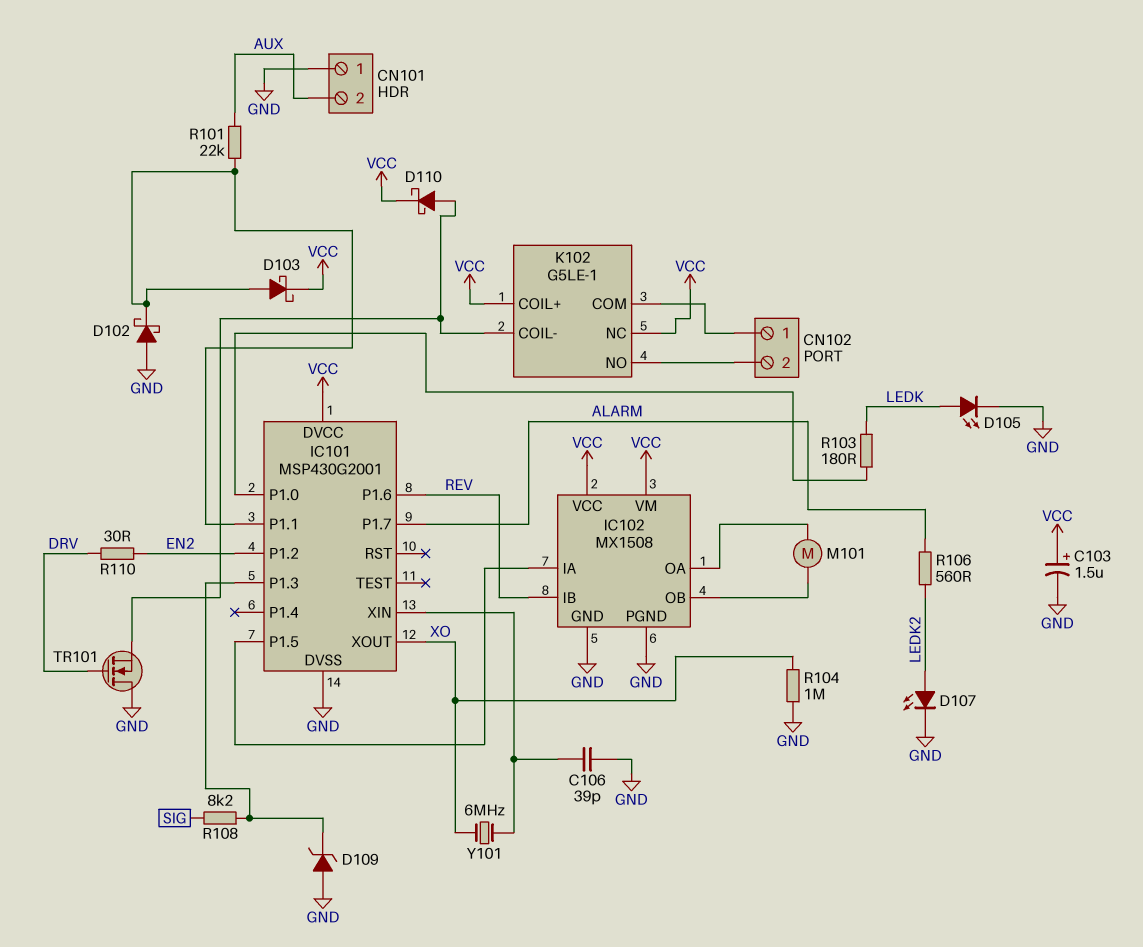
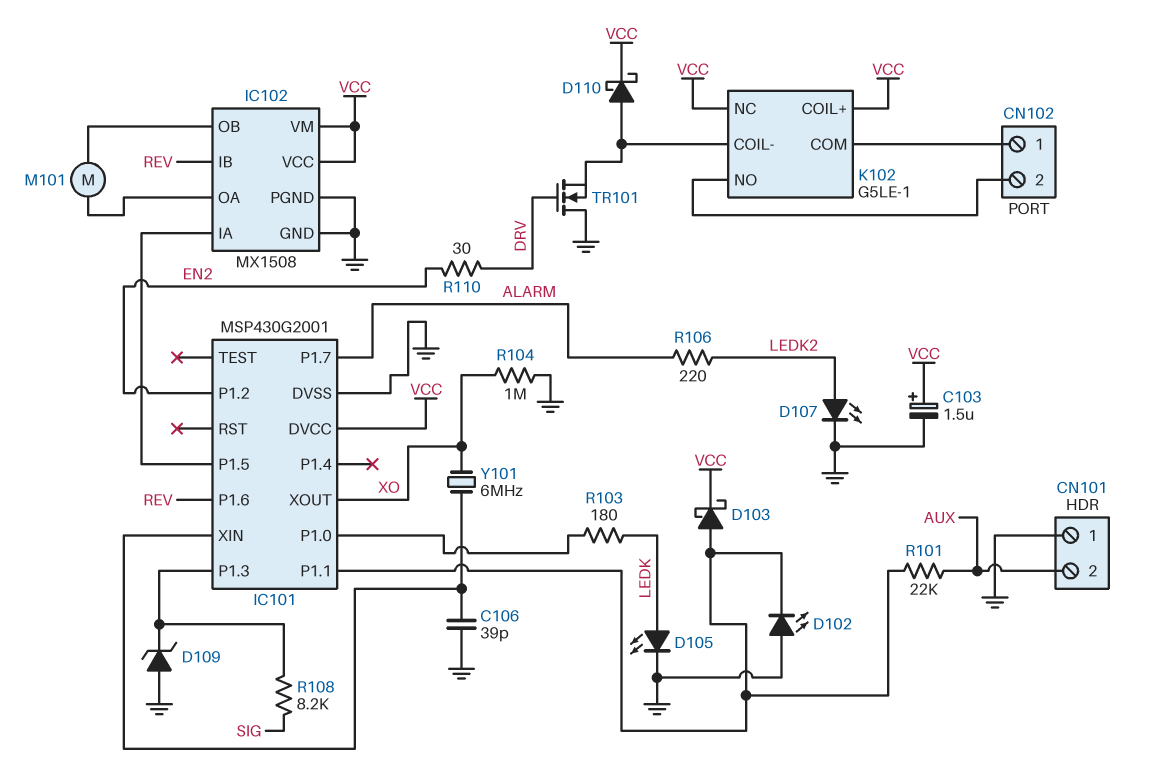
D102: schottky (A GND, K IC101/P1.1) -> LED (A GND, K IC101/P1.1)
R106: 560 (ALARM, LEDK2) -> 220 (ALARM, LEDK2)

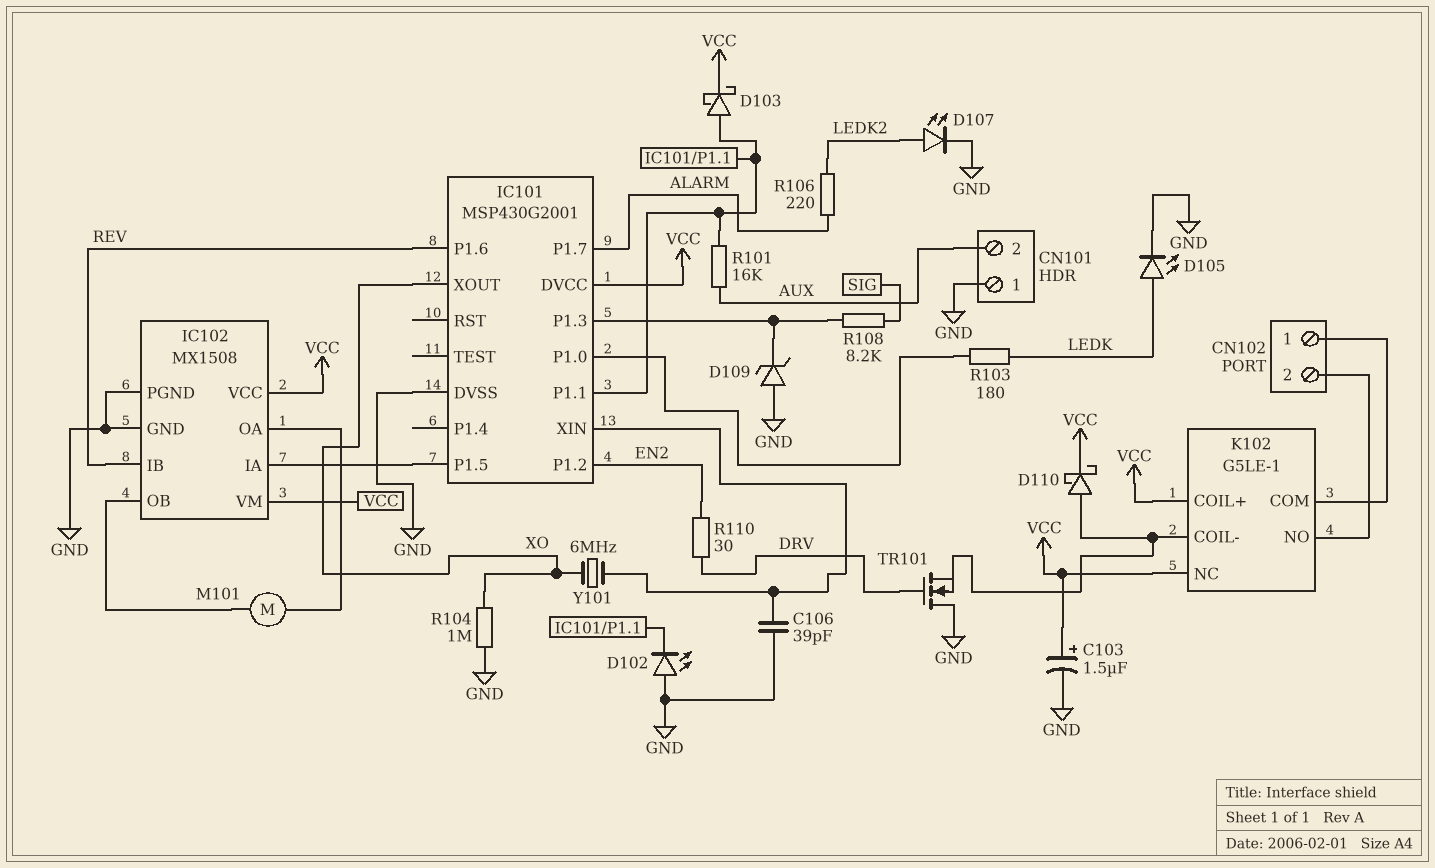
R101: 22k (AUX, IC101/P1.1) -> 16k (AUX, IC101/P1.1)

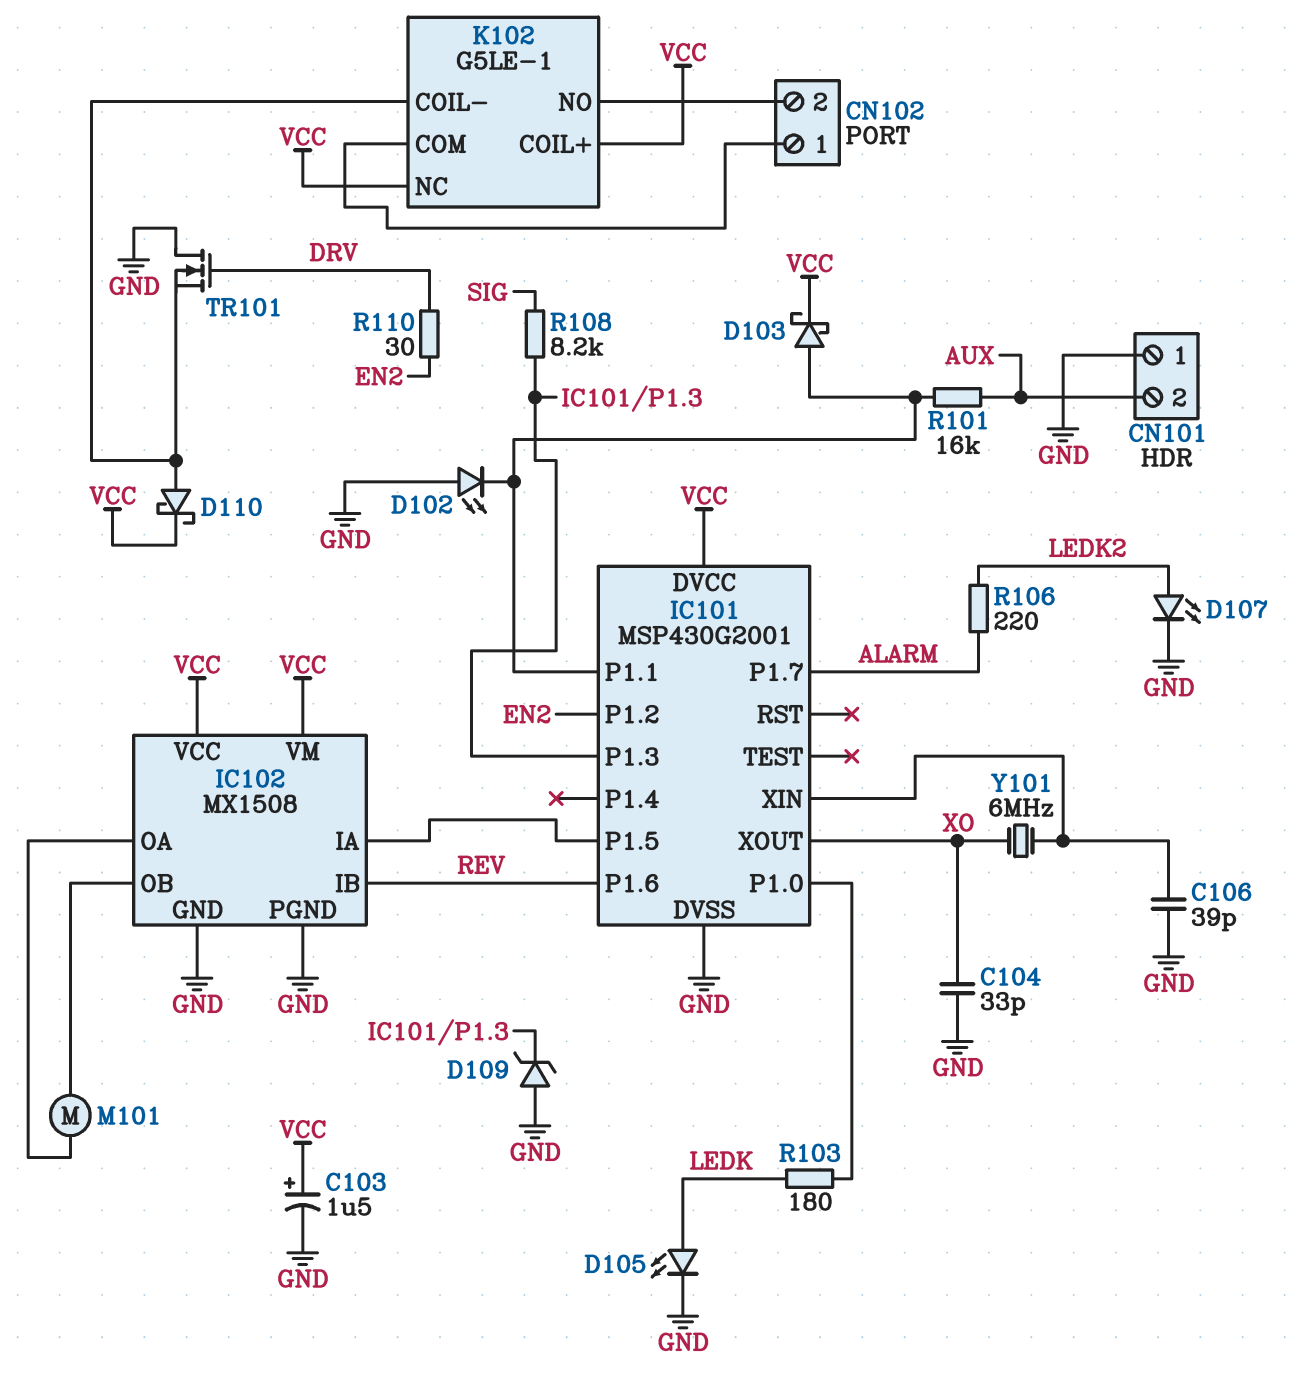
C104: none -> 33pF (GND, XO)
R104: 1M (GND, XO) -> none

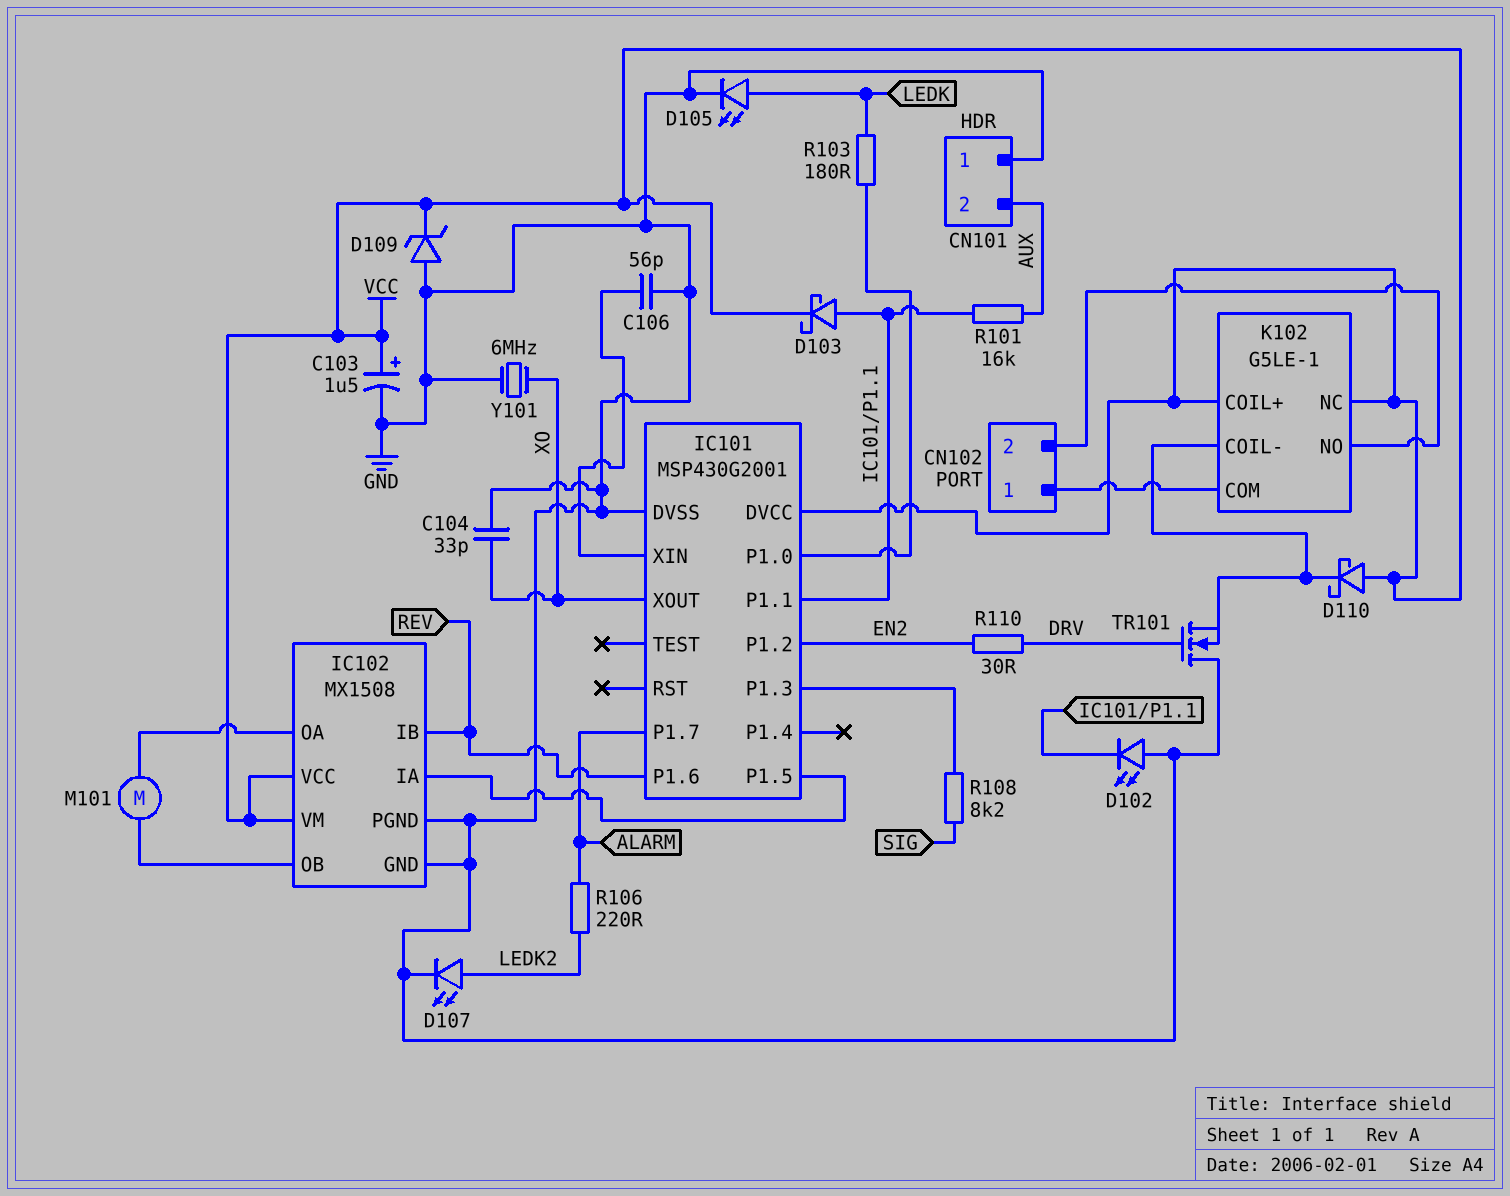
C106: 39pF (GND, IC101/XIN) -> 56pF (GND, IC101/XIN)
D109: zener (A GND, K IC101/P1.3) -> zener (A GND, K VCC)
D110: schottky (A K102/COIL-, K VCC) -> schottky (A VCC, K K102/COIL-)
Y101: 6MHz (IC101/XIN, XO) -> 6MHz (GND, XO)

..........

## Required action
When the word "schottky" appears in a line of the listing, pull that line out.

## Answer to this task
D102: schottky (A GND, K IC101/P1.1) -> LED (A GND, K IC101/P1.1)
D110: schottky (A K102/COIL-, K VCC) -> schottky (A VCC, K K102/COIL-)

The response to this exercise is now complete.